→ TASK ITEM:
Copy every entry below exactly as it appears, leaving out the images.

START SUPPLIED RECORDS

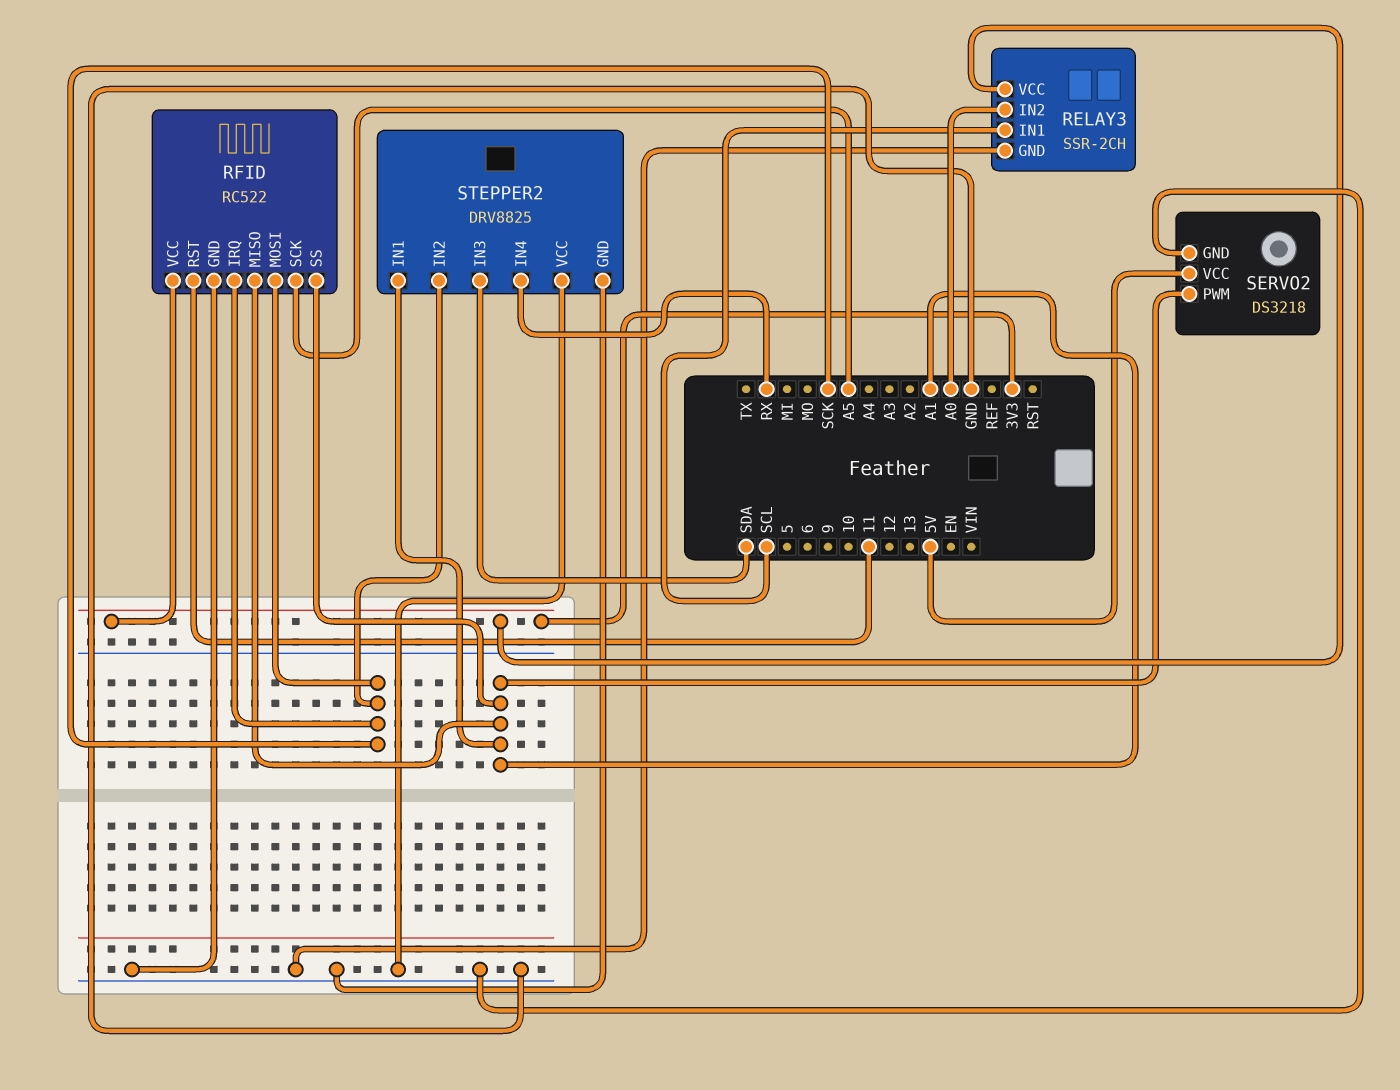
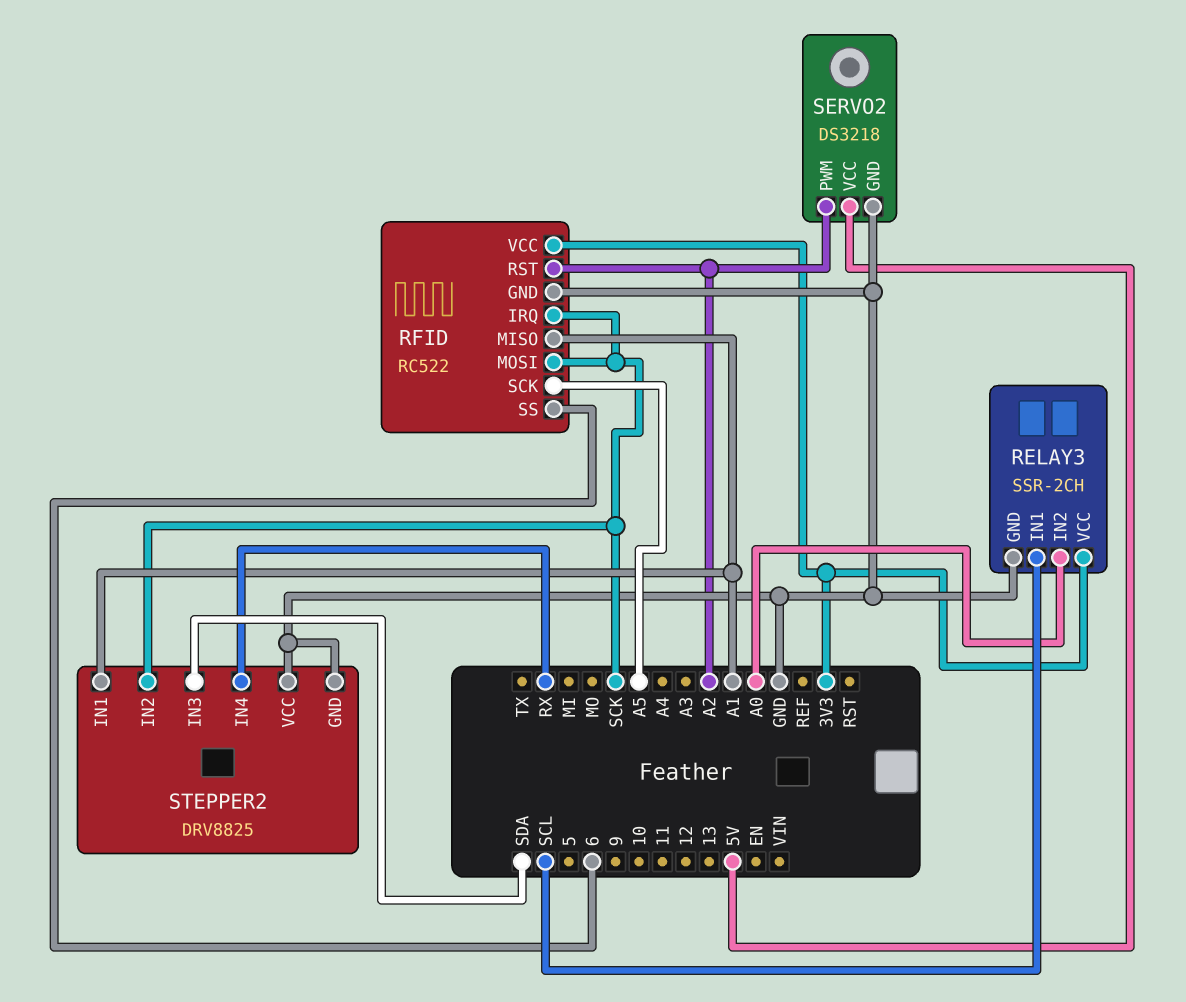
RFID pin RST: 11 -> A2
RFID pin SS: A1 -> 6
SERVO2 pin PWM: A1 -> A2

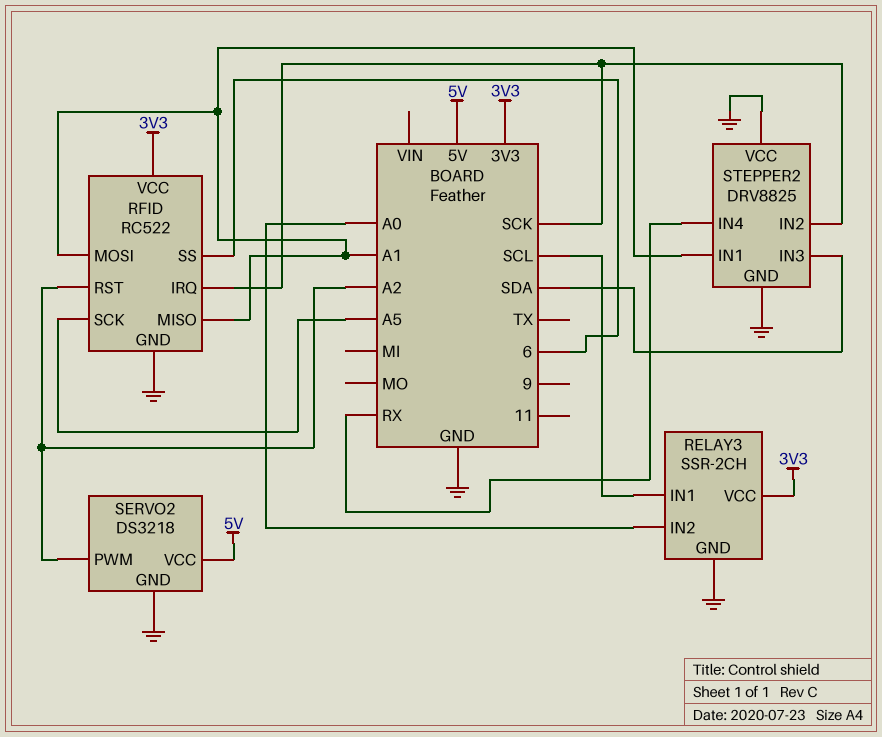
RFID pin MOSI: SCK -> A1

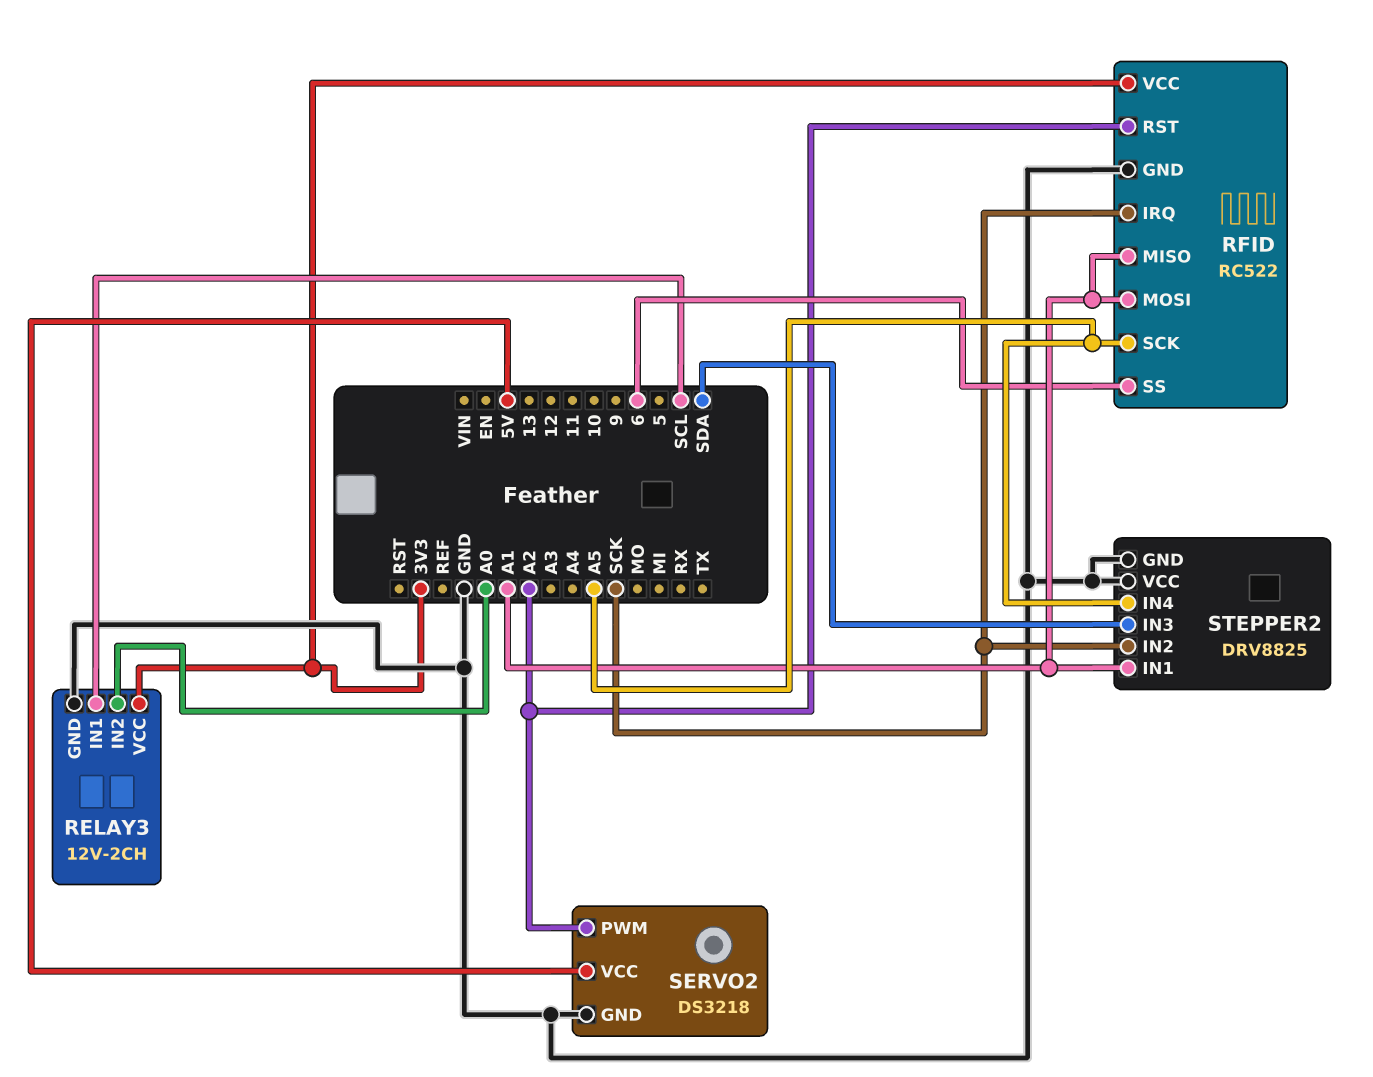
RELAY3: SSR-2CH -> 12V-2CH
STEPPER2 pin IN4: RX -> A5

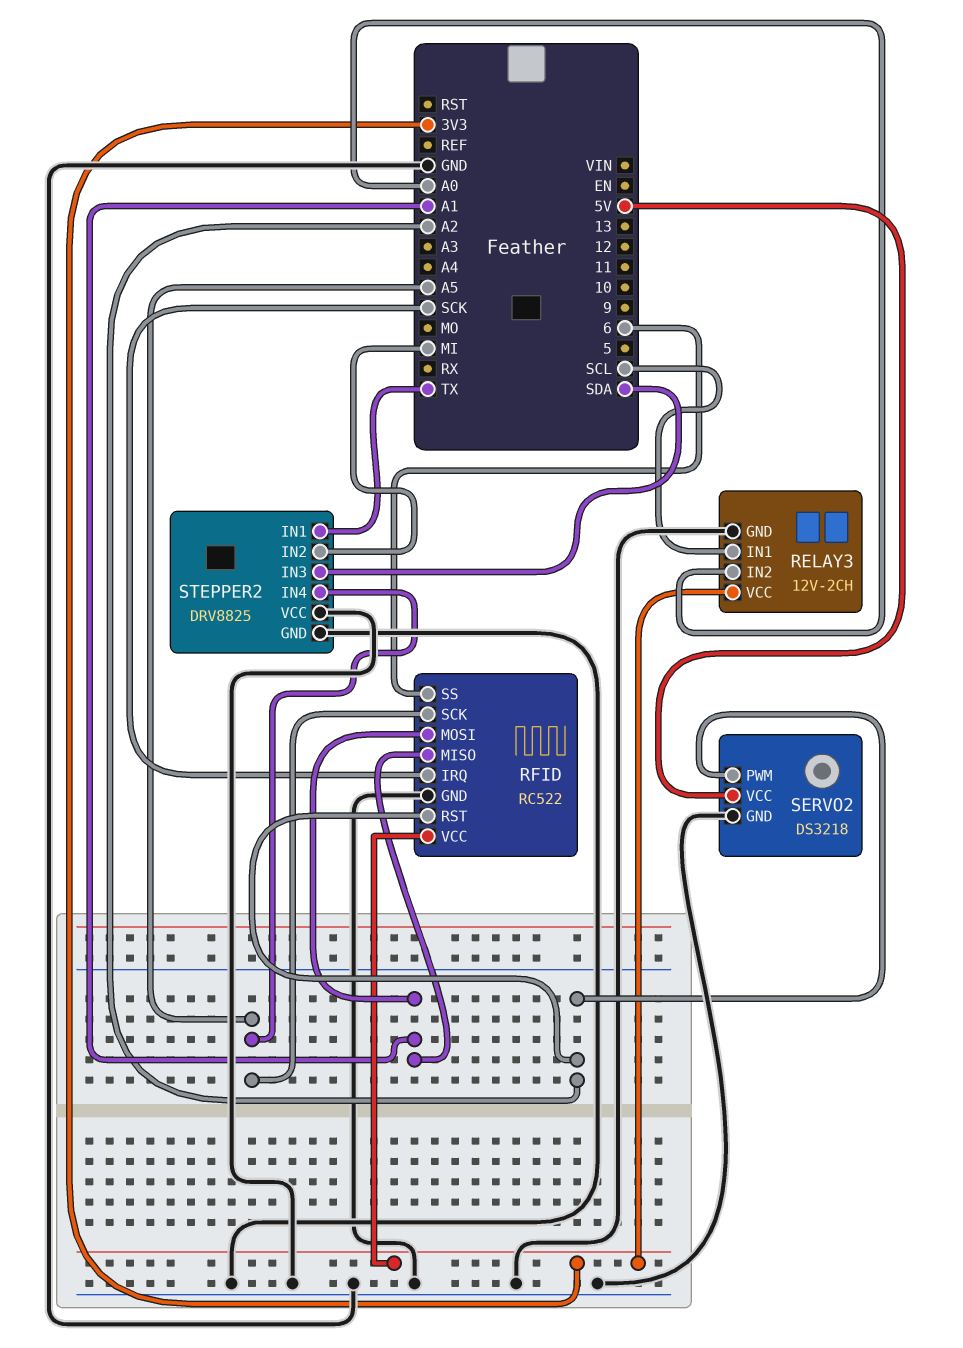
STEPPER2 pin IN1: A1 -> TX
STEPPER2 pin IN2: SCK -> MI

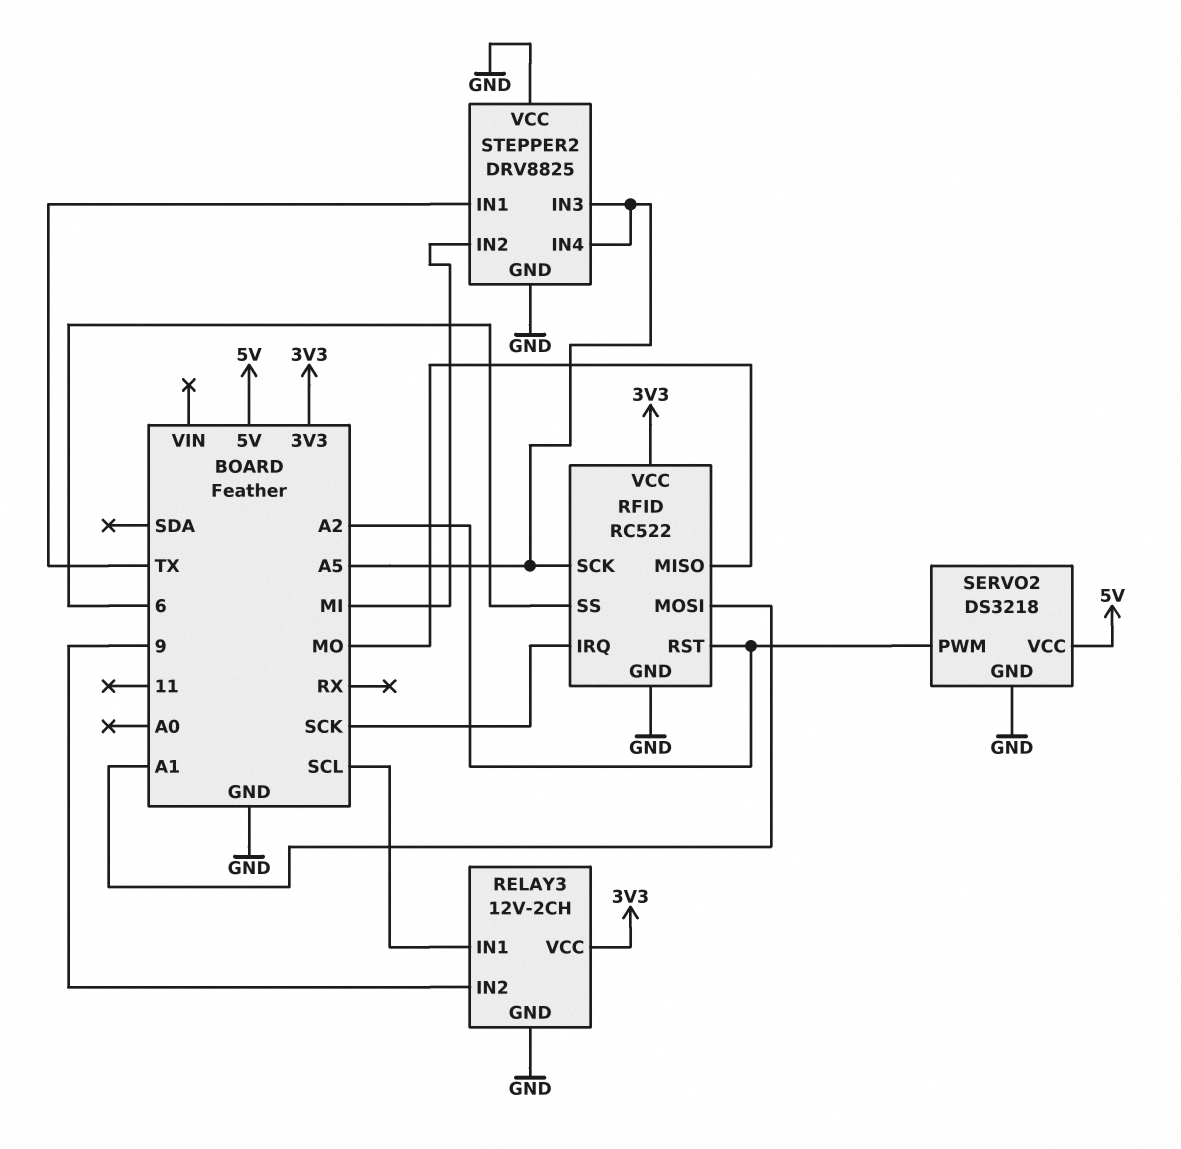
RELAY3 pin IN2: A0 -> 9
RFID pin MISO: A1 -> MO
STEPPER2 pin IN3: SDA -> A5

END SUPPLIED RECORDS

→ ANSWER SPACE:
RFID pin RST: 11 -> A2
RFID pin SS: A1 -> 6
SERVO2 pin PWM: A1 -> A2

RFID pin MOSI: SCK -> A1

RELAY3: SSR-2CH -> 12V-2CH
STEPPER2 pin IN4: RX -> A5

STEPPER2 pin IN1: A1 -> TX
STEPPER2 pin IN2: SCK -> MI

RELAY3 pin IN2: A0 -> 9
RFID pin MISO: A1 -> MO
STEPPER2 pin IN3: SDA -> A5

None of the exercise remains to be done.